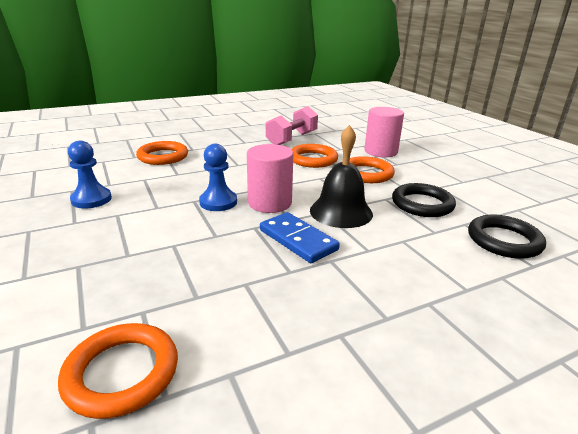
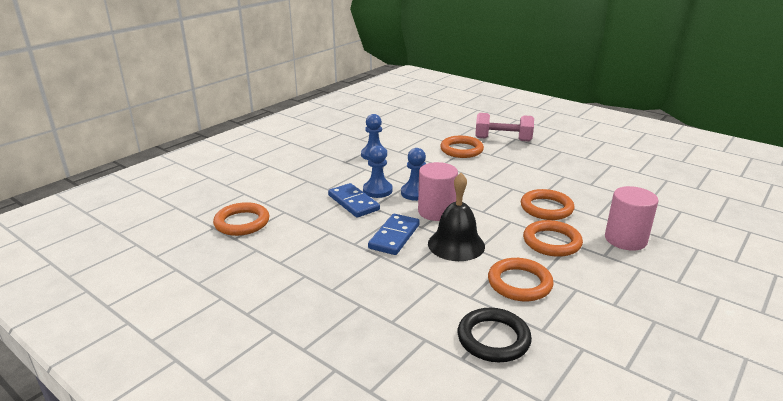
camera: 65 degrees right, 0 degrees up
(182, 221) = (377, 190): none -> blue pawn
(191, 245) = (353, 202): none -> blue domino
(292, 139) = (580, 186): pink dumbbell -> pink dumbbell (503, 139)
(422, 204) = (519, 283): black ring -> orange ring

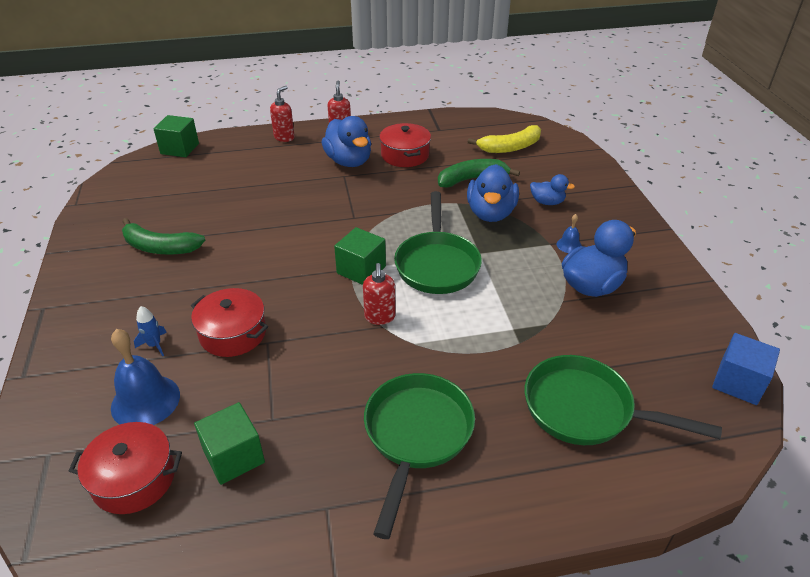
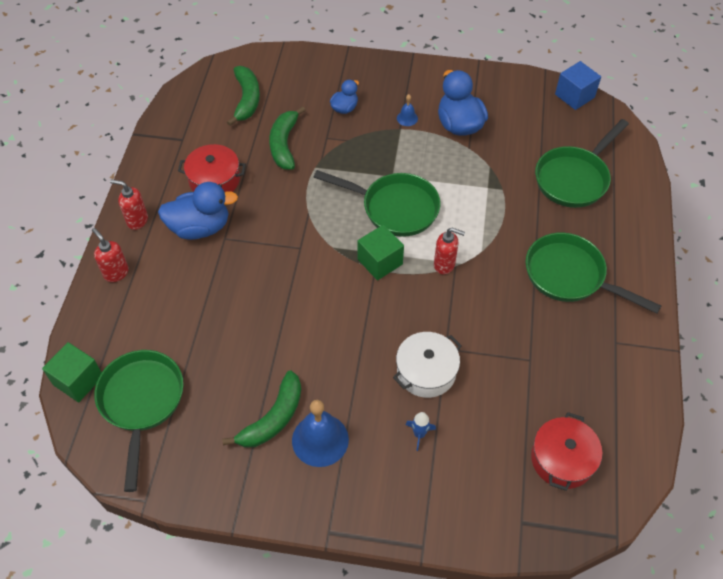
camera: 70 degrees left, 15 degrees up
(145, 401) = (485, 446): blue bell -> blue bell (320, 440)
(164, 179) = (141, 403): none -> green pan
(233, 333) = (426, 372): red pot -> white pot
(234, 456) = (559, 390): green cube -> none
(491, 213) = (342, 150): blue duck -> none
(510, 147) = (247, 99): yellow banana -> green banana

§ §

Try it | Please give again, exactly and only, the lines from the top of the listing above through the line that has "camera: 70 degrees left, 15 degrees up", with pictures left out.

Response |
camera: 65 degrees right, 0 degrees up
(182, 221) = (377, 190): none -> blue pawn
(191, 245) = (353, 202): none -> blue domino
(292, 139) = (580, 186): pink dumbbell -> pink dumbbell (503, 139)
(422, 204) = (519, 283): black ring -> orange ring

camera: 70 degrees left, 15 degrees up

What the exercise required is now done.